Supplied data:
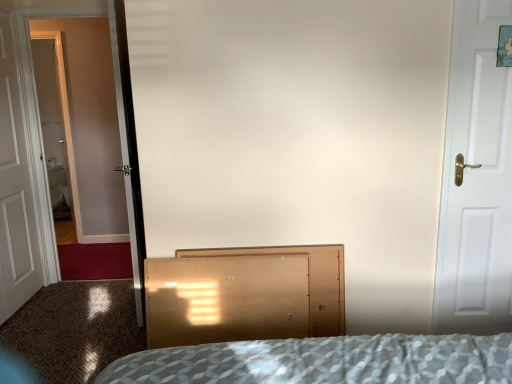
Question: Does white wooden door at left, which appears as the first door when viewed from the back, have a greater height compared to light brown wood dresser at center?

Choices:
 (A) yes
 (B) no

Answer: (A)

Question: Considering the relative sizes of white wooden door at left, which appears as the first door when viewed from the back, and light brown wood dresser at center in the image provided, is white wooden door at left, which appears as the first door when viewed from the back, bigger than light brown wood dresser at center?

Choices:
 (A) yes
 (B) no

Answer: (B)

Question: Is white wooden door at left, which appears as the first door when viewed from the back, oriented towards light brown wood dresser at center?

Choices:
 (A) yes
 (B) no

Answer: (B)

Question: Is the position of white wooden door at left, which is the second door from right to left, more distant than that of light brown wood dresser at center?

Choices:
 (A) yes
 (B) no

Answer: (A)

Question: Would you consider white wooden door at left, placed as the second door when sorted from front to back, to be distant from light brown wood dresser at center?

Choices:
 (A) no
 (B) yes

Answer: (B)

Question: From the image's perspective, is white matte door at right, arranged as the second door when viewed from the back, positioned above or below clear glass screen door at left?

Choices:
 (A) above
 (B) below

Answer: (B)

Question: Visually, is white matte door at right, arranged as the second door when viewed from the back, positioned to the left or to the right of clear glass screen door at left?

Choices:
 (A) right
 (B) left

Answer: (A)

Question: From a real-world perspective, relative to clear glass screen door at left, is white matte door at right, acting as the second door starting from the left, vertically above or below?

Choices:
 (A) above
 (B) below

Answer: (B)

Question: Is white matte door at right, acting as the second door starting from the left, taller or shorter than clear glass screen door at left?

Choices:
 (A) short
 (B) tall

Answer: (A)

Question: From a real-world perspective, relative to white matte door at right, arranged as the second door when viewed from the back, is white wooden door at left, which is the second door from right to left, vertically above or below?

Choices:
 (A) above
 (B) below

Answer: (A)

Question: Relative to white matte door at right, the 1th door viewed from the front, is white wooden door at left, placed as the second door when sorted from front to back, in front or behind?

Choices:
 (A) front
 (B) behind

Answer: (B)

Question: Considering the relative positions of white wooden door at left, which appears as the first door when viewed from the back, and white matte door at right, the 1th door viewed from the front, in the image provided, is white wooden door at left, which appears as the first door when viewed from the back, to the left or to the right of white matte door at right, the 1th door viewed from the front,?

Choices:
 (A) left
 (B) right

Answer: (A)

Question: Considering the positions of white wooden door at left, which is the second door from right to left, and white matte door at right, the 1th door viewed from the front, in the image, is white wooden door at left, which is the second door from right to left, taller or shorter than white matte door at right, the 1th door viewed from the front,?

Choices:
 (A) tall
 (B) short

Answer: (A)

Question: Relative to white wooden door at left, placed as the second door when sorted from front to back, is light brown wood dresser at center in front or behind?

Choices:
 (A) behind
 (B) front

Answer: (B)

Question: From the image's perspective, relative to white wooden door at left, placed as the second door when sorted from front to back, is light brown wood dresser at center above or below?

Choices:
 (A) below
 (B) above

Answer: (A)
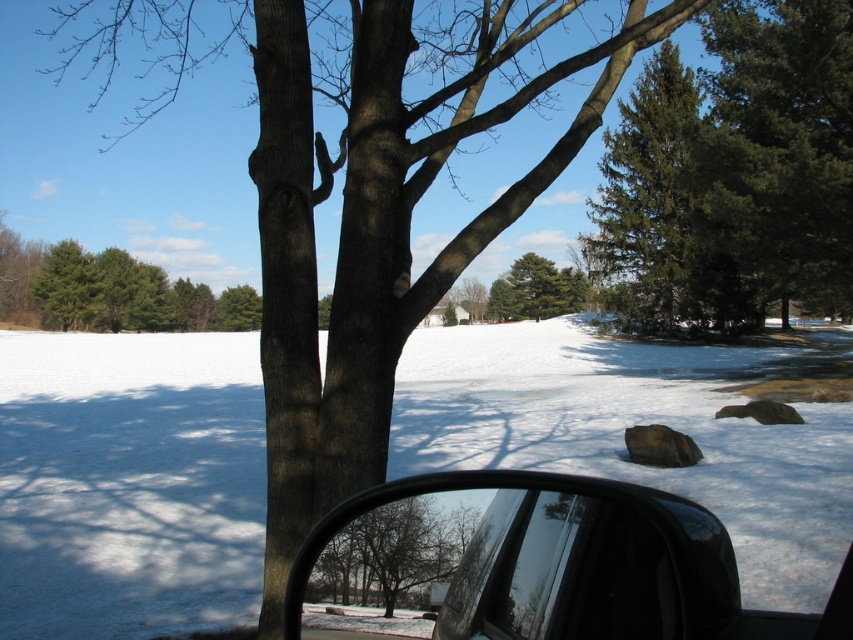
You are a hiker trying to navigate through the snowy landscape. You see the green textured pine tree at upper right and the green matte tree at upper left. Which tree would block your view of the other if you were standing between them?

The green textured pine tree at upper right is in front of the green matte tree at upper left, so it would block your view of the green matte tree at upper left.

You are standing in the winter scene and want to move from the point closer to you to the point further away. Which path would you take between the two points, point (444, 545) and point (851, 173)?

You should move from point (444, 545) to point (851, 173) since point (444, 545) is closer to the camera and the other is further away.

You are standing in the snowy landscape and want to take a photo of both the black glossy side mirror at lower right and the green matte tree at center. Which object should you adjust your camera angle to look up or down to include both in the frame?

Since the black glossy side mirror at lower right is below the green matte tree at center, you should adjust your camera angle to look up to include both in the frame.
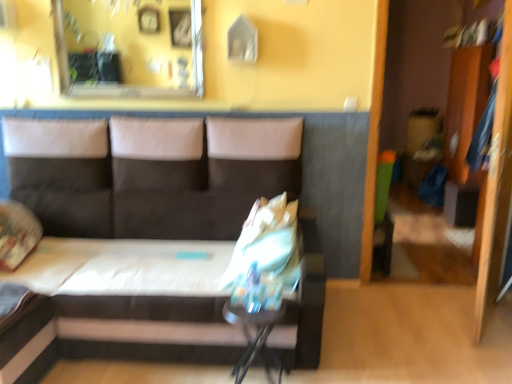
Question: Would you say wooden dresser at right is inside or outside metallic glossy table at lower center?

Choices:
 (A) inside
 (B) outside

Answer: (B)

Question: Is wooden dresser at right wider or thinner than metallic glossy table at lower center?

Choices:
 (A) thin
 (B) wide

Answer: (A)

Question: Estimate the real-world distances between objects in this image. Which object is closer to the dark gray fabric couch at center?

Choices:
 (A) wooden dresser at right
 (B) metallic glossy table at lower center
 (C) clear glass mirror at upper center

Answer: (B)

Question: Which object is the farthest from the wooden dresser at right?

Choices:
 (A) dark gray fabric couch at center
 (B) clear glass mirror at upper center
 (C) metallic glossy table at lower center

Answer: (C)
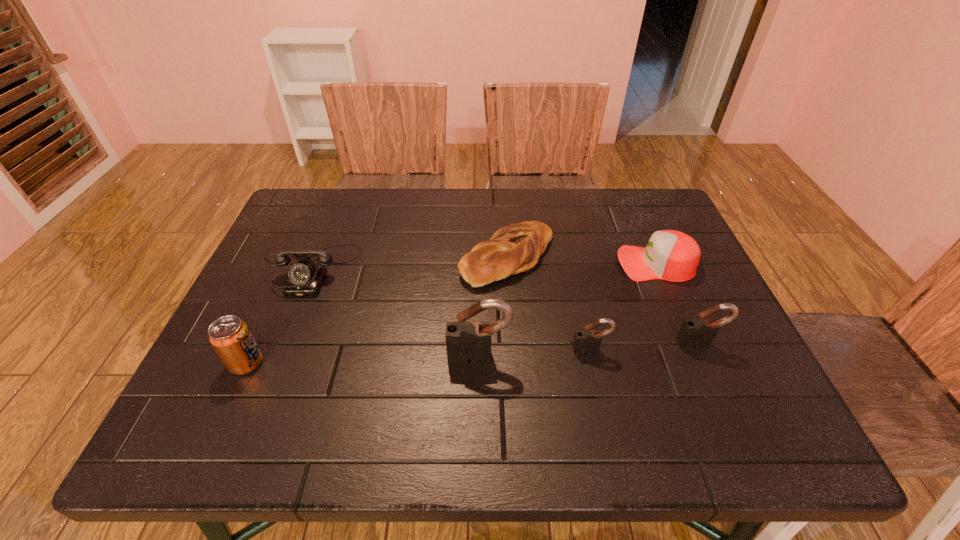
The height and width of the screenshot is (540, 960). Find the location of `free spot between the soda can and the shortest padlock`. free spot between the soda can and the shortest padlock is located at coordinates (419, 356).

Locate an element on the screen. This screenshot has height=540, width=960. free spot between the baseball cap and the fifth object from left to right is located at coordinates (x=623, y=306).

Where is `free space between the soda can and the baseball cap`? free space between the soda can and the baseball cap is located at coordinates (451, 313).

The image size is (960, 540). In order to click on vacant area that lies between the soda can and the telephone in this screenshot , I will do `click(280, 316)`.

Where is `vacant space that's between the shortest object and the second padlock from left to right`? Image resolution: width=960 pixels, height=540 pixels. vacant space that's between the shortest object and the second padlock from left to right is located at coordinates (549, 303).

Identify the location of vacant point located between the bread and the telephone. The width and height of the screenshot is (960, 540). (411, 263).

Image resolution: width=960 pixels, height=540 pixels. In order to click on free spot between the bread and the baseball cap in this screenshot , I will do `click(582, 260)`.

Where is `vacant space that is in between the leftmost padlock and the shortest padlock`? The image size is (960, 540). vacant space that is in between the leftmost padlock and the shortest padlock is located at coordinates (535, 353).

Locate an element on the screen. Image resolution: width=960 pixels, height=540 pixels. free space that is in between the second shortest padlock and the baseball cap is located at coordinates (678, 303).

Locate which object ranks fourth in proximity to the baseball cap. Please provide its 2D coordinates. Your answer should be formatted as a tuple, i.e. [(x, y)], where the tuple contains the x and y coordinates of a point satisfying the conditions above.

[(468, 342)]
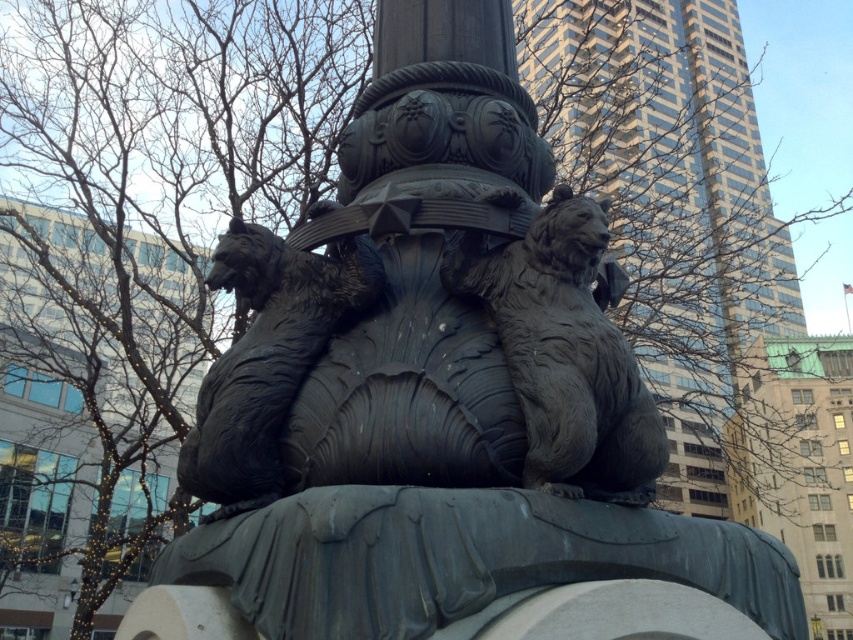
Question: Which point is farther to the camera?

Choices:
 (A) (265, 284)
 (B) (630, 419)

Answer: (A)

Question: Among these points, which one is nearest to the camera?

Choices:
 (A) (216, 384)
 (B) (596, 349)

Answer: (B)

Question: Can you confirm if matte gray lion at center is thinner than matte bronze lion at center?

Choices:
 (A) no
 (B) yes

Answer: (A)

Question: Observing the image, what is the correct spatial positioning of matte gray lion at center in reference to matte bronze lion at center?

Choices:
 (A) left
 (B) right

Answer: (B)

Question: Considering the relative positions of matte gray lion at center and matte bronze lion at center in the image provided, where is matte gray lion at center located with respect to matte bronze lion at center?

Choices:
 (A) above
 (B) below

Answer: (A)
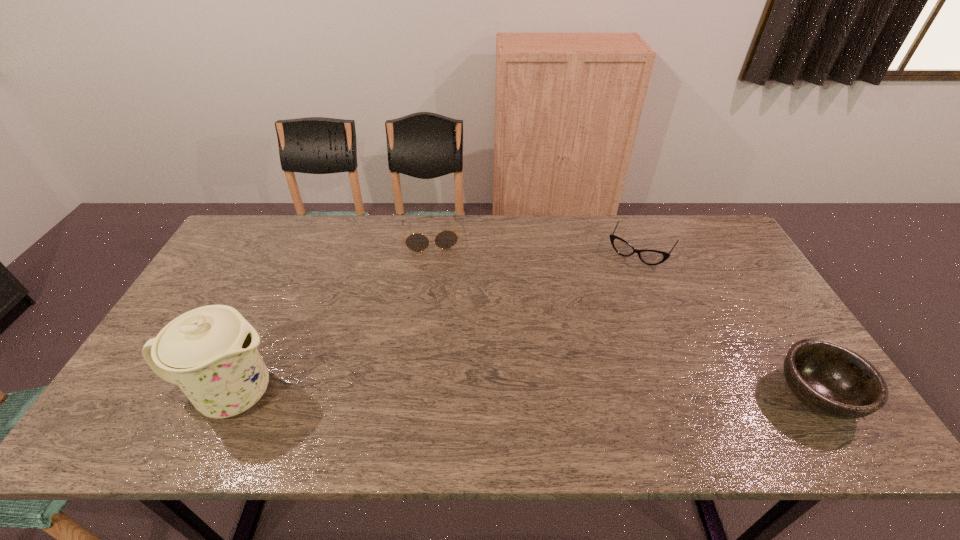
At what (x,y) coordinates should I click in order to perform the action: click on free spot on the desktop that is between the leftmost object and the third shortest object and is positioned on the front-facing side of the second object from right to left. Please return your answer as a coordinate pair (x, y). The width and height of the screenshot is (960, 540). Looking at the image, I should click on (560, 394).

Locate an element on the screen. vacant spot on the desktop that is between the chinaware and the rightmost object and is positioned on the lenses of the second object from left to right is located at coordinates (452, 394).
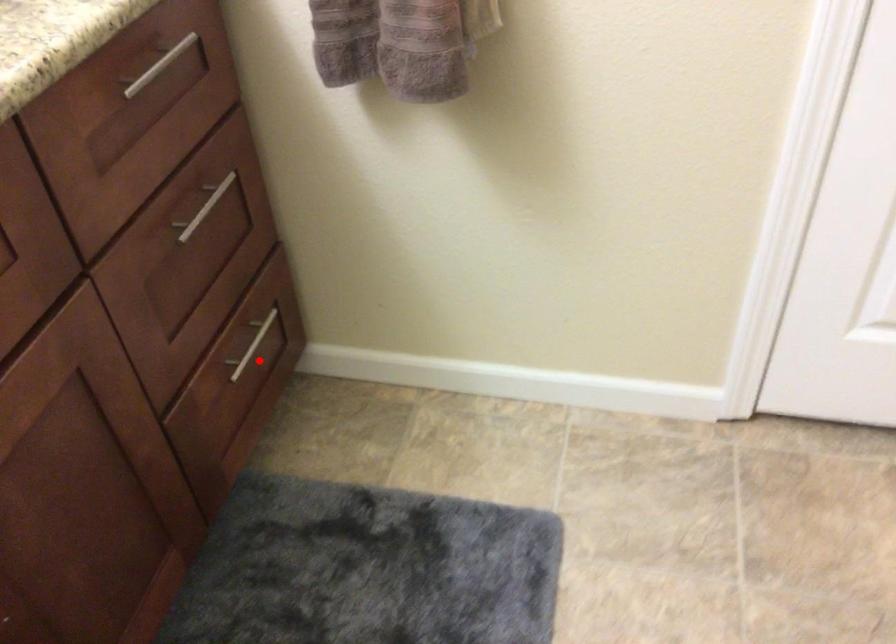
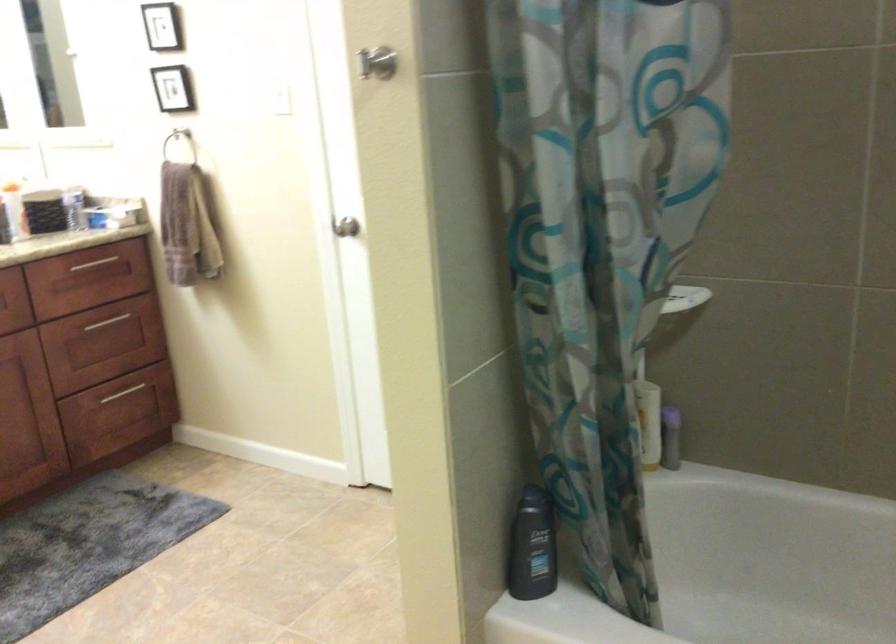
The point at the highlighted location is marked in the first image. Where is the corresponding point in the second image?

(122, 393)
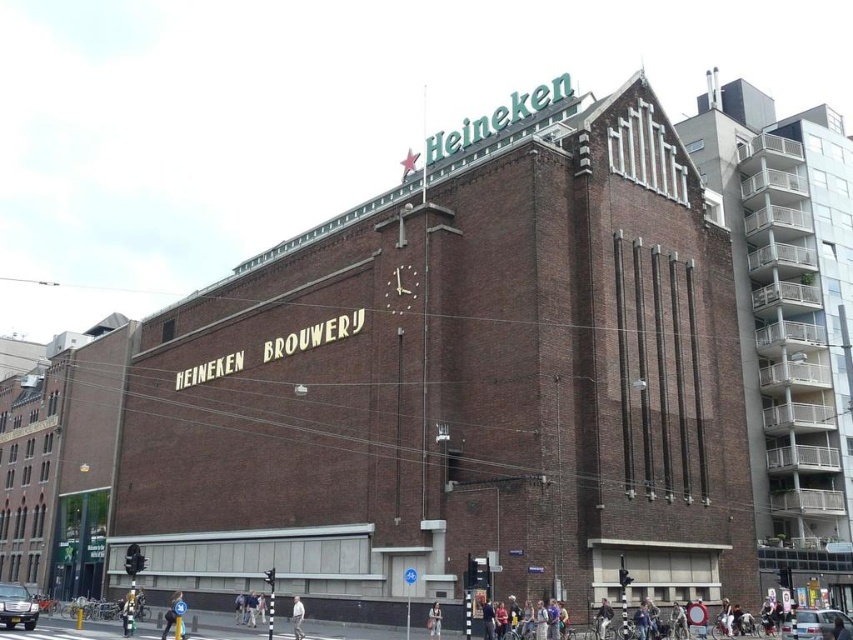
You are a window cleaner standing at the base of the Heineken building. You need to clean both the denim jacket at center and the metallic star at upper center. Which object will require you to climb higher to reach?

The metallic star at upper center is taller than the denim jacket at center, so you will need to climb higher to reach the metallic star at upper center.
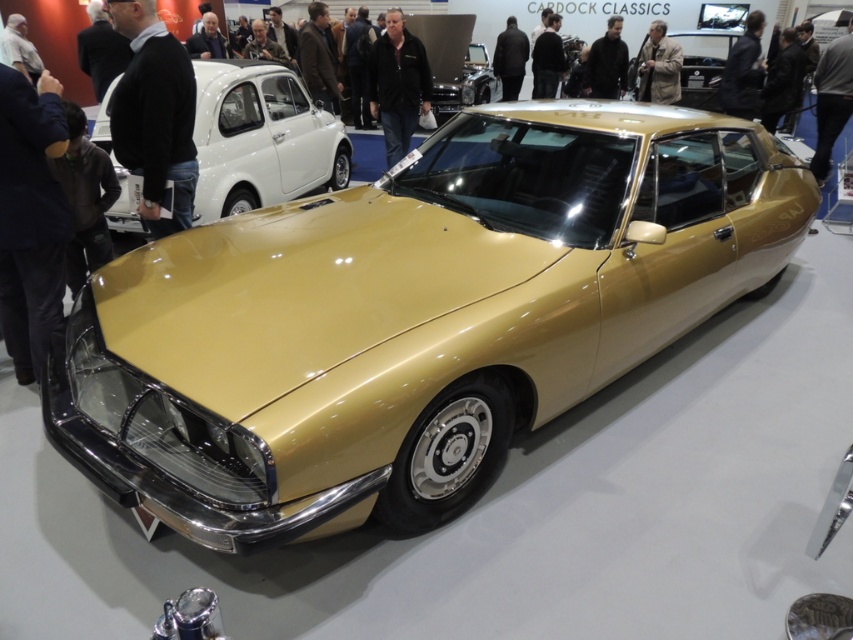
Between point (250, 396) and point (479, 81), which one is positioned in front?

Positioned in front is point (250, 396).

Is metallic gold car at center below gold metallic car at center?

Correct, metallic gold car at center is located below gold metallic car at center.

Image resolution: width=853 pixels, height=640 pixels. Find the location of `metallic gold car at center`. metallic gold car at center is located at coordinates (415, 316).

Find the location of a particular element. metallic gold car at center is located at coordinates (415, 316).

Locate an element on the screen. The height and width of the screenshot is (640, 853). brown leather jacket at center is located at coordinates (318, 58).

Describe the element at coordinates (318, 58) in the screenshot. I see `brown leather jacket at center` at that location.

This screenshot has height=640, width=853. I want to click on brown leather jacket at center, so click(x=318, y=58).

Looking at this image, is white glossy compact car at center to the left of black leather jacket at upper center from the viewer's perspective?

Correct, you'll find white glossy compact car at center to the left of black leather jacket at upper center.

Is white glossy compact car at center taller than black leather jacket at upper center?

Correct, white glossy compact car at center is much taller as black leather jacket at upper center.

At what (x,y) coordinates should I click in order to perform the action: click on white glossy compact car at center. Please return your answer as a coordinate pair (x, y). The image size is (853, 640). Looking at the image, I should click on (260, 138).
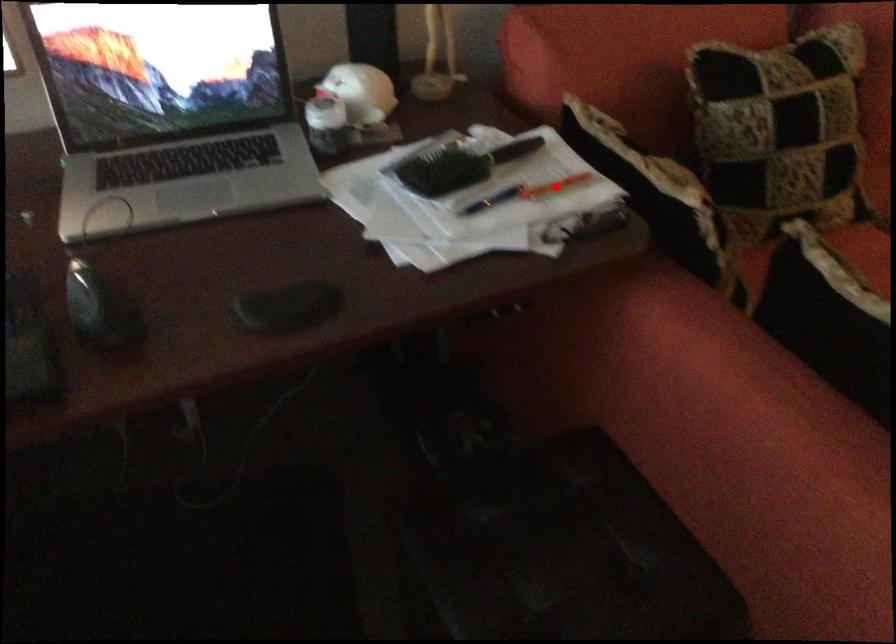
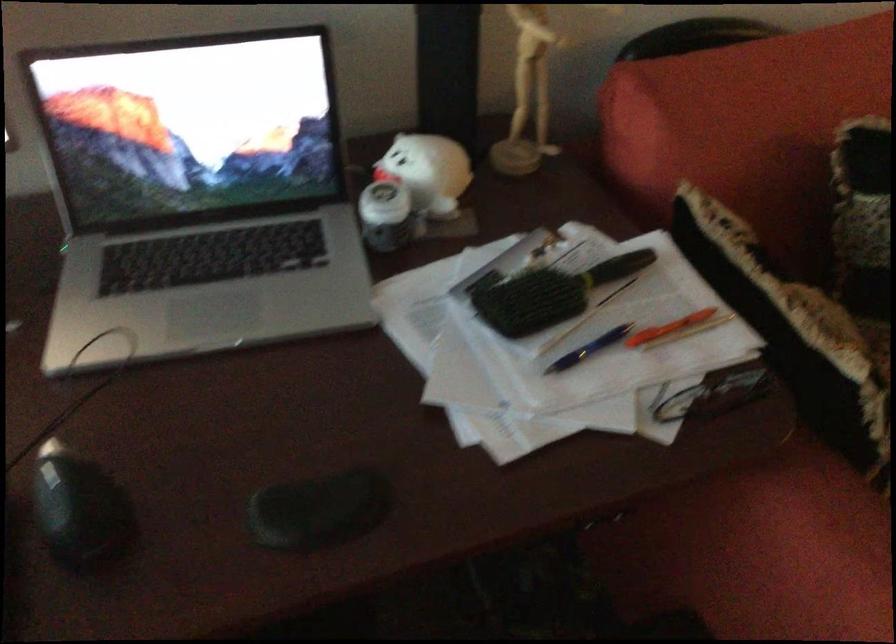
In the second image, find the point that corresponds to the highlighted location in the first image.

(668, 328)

Problem statement: Could you copy out the material above without changes, from the line containing "Locate an element on the screen. The" to the line containing "Correct, white glossy", including both of those lines?

Solution below:
Locate an element on the screen. The height and width of the screenshot is (640, 853). brown leather jacket at center is located at coordinates (318, 58).

Describe the element at coordinates (318, 58) in the screenshot. I see `brown leather jacket at center` at that location.

This screenshot has height=640, width=853. I want to click on brown leather jacket at center, so click(x=318, y=58).

Looking at this image, is white glossy compact car at center to the left of black leather jacket at upper center from the viewer's perspective?

Correct, you'll find white glossy compact car at center to the left of black leather jacket at upper center.

Is white glossy compact car at center taller than black leather jacket at upper center?

Correct, white glossy compact car at center is much taller as black leather jacket at upper center.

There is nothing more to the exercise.